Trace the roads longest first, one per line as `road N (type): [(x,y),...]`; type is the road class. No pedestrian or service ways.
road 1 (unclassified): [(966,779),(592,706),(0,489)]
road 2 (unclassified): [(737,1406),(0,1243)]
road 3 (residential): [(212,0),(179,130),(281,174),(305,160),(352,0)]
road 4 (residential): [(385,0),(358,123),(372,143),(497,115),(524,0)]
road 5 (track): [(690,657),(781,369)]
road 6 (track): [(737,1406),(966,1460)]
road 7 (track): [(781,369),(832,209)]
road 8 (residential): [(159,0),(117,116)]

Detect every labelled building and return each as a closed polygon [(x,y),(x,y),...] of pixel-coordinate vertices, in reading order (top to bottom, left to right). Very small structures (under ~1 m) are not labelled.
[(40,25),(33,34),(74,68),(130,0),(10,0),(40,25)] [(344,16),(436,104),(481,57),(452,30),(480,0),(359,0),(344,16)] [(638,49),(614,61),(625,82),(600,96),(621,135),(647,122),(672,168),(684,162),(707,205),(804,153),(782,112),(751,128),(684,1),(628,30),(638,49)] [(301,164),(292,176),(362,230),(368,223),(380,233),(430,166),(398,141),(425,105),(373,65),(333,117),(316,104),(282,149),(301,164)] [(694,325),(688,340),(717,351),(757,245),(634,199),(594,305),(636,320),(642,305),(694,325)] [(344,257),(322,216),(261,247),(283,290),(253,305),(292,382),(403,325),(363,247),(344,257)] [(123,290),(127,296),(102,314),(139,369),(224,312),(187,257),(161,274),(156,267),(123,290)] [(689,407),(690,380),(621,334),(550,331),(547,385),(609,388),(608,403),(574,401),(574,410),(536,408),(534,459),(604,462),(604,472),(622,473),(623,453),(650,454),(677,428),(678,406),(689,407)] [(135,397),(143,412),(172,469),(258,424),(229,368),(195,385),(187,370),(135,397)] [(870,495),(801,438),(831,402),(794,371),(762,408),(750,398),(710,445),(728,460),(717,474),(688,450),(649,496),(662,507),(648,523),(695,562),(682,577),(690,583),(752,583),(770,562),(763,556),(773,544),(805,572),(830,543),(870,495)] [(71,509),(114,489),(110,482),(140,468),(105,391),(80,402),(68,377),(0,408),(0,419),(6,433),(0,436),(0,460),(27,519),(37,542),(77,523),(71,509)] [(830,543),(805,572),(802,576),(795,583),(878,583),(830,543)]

◇ ◇ ◇ ◇

= Task to complete =
Every entry needs to be copied again exactly.

= Expected answer =
Trace the roads longest first, one per line as `road N (type): [(x,y),...]`; type is the road class. No pedestrian or service ways.
road 1 (unclassified): [(966,779),(592,706),(0,489)]
road 2 (unclassified): [(737,1406),(0,1243)]
road 3 (residential): [(212,0),(179,130),(281,174),(305,160),(352,0)]
road 4 (residential): [(385,0),(358,123),(372,143),(497,115),(524,0)]
road 5 (track): [(690,657),(781,369)]
road 6 (track): [(737,1406),(966,1460)]
road 7 (track): [(781,369),(832,209)]
road 8 (residential): [(159,0),(117,116)]

Detect every labelled building and return each as a closed polygon [(x,y),(x,y),...] of pixel-coordinate vertices, in reading order (top to bottom, left to right). Very small structures (under ~1 m) are not labelled.
[(40,25),(33,34),(74,68),(130,0),(10,0),(40,25)] [(344,16),(436,104),(481,57),(452,30),(480,0),(359,0),(344,16)] [(638,49),(614,61),(625,82),(600,96),(621,135),(647,122),(672,168),(684,162),(707,205),(804,153),(782,112),(751,128),(684,1),(628,30),(638,49)] [(301,164),(292,176),(362,230),(368,223),(380,233),(430,166),(398,141),(425,105),(373,65),(333,117),(316,104),(282,149),(301,164)] [(694,325),(688,340),(717,351),(757,245),(634,199),(594,305),(636,320),(642,305),(694,325)] [(344,257),(322,216),(261,247),(283,290),(253,305),(292,382),(403,325),(363,247),(344,257)] [(123,290),(127,296),(102,314),(139,369),(224,312),(187,257),(161,274),(156,267),(123,290)] [(689,407),(690,380),(621,334),(550,331),(547,385),(609,388),(608,403),(574,401),(574,410),(536,408),(534,459),(604,462),(604,472),(622,473),(623,453),(650,454),(677,428),(678,406),(689,407)] [(135,397),(143,412),(172,469),(258,424),(229,368),(195,385),(187,370),(135,397)] [(870,495),(801,438),(831,402),(794,371),(762,408),(750,398),(710,445),(728,460),(717,474),(688,450),(649,496),(662,507),(648,523),(695,562),(682,577),(690,583),(752,583),(770,562),(763,556),(773,544),(805,572),(830,543),(870,495)] [(71,509),(114,489),(110,482),(140,468),(105,391),(80,402),(68,377),(0,408),(0,419),(6,433),(0,436),(0,460),(27,519),(37,542),(77,523),(71,509)] [(830,543),(805,572),(802,576),(795,583),(878,583),(830,543)]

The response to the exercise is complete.